▶ [Required work]: Every line from the one with "(419, 140) = (417, 133): black donut -> none" to the end of the data needs to be copied exactly, and no line before it.

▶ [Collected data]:
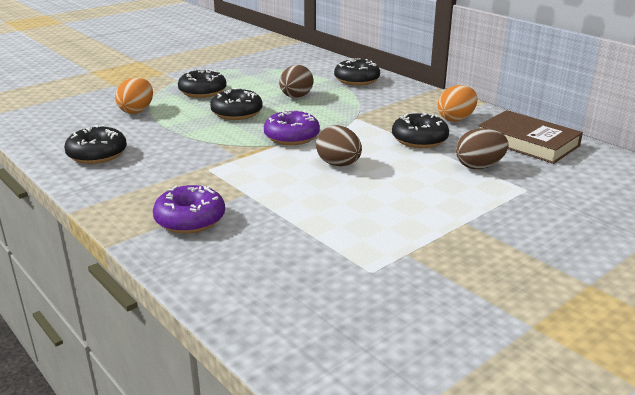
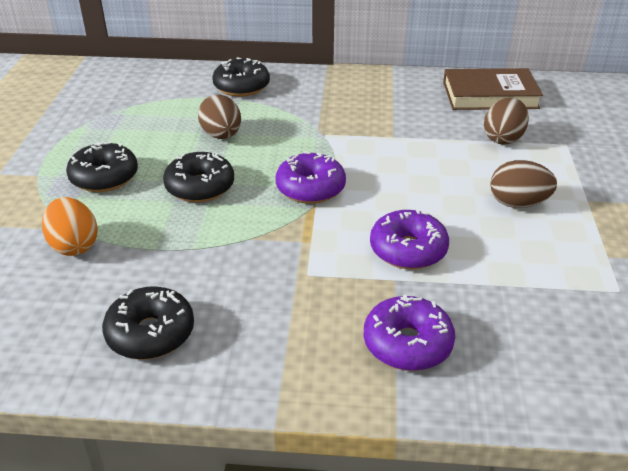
camera: 45 degrees left, 10 degrees up
(282, 186) = (408, 250): none -> purple donut
(338, 164) = (407, 197): brown egg -> brown egg (518, 203)
(419, 140) = (417, 133): black donut -> none
(456, 119) = (403, 95): orange egg -> none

▶ [Solution for this task]:
(419, 140) = (417, 133): black donut -> none
(456, 119) = (403, 95): orange egg -> none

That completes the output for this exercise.